TASK PROMPT:
For every entry that follows, return the words exactly and omit any picture.

(MATERIAL PROVIDED)

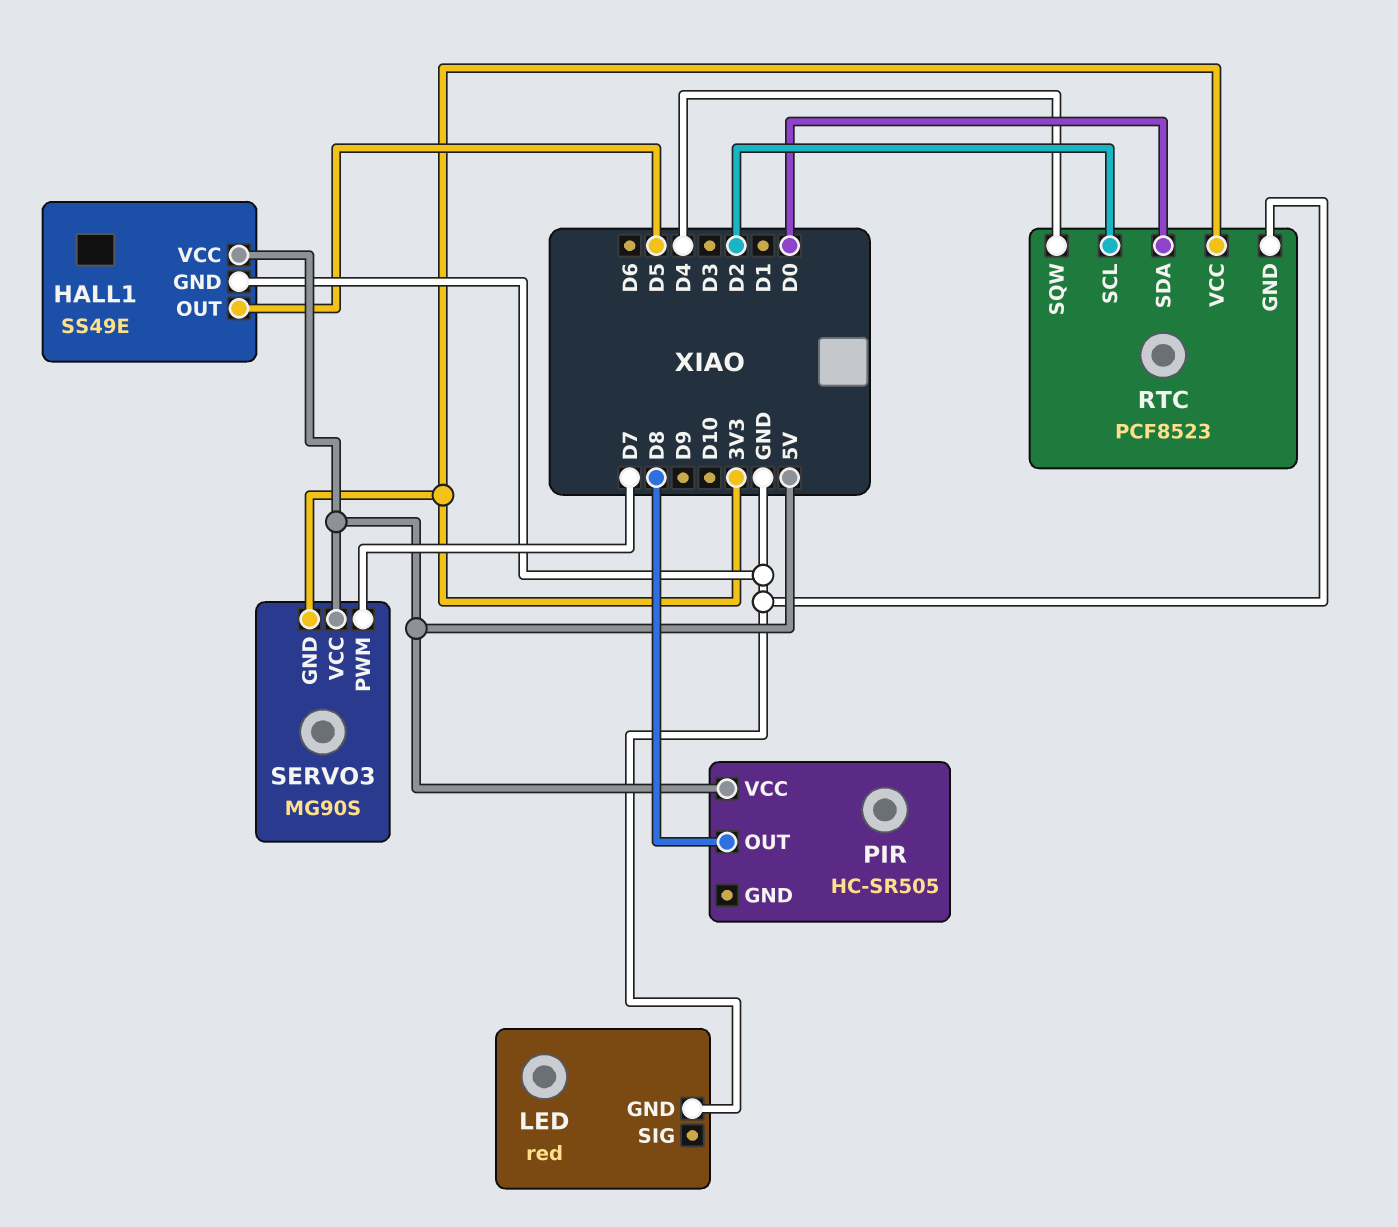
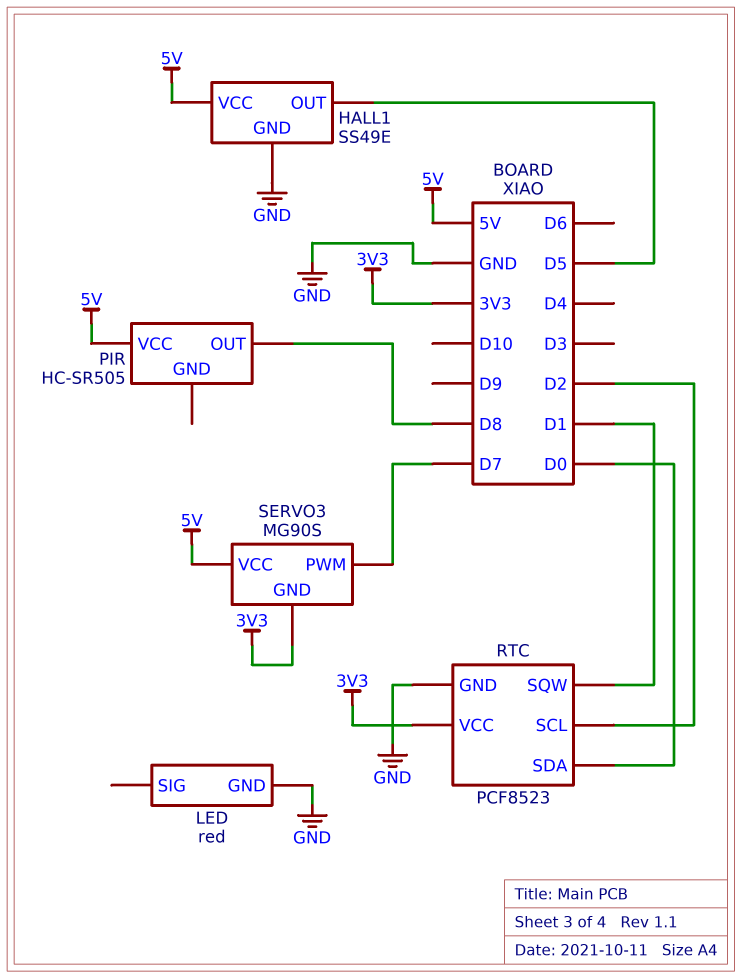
RTC pin SQW: D4 -> D1

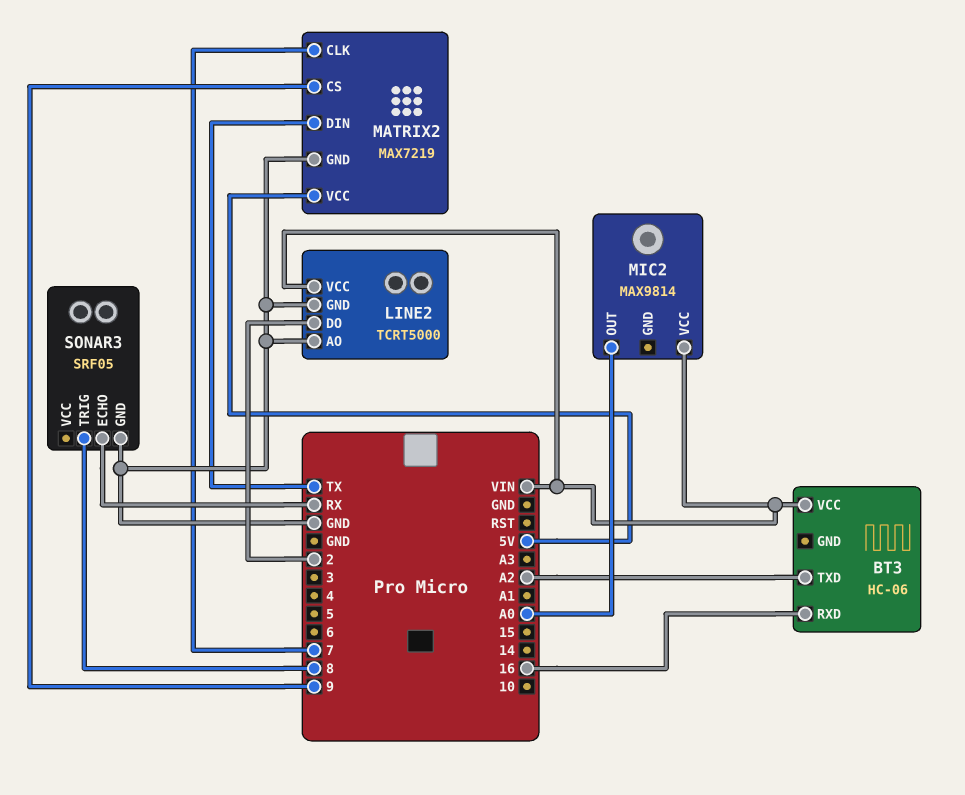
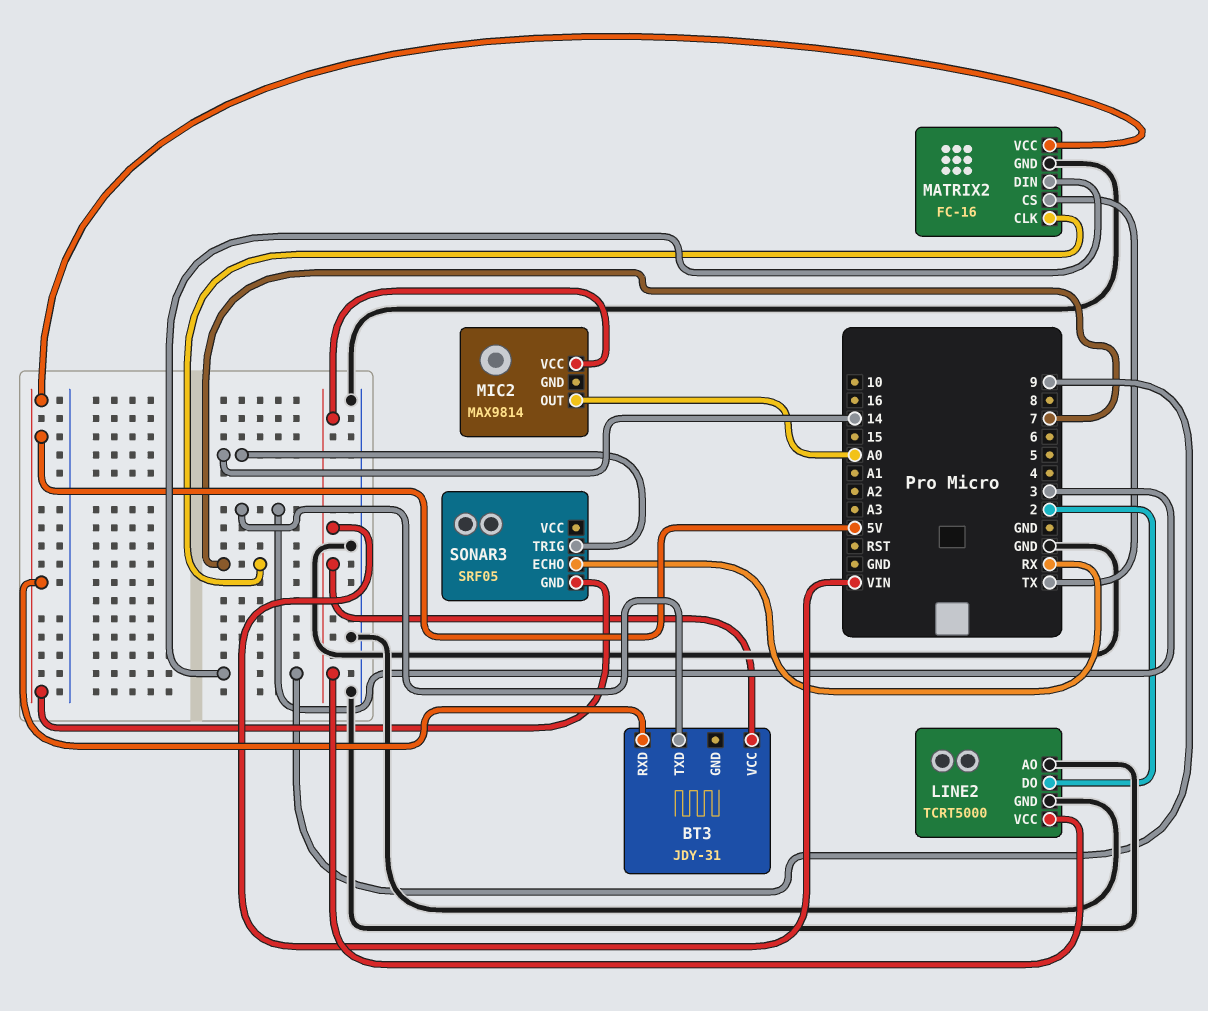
BT3: HC-06 -> JDY-31
BT3 pin RXD: 16 -> 5V
BT3 pin TXD: A2 -> 3
MATRIX2: MAX7219 -> FC-16
MATRIX2 pin CS: 9 -> TX
MATRIX2 pin DIN: TX -> 9
SONAR3 pin GND: GND -> 5V
SONAR3 pin TRIG: 8 -> 14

(End MATERIAL PROVIDED)

TASK SOLUTION:
RTC pin SQW: D4 -> D1

BT3: HC-06 -> JDY-31
BT3 pin RXD: 16 -> 5V
BT3 pin TXD: A2 -> 3
MATRIX2: MAX7219 -> FC-16
MATRIX2 pin CS: 9 -> TX
MATRIX2 pin DIN: TX -> 9
SONAR3 pin GND: GND -> 5V
SONAR3 pin TRIG: 8 -> 14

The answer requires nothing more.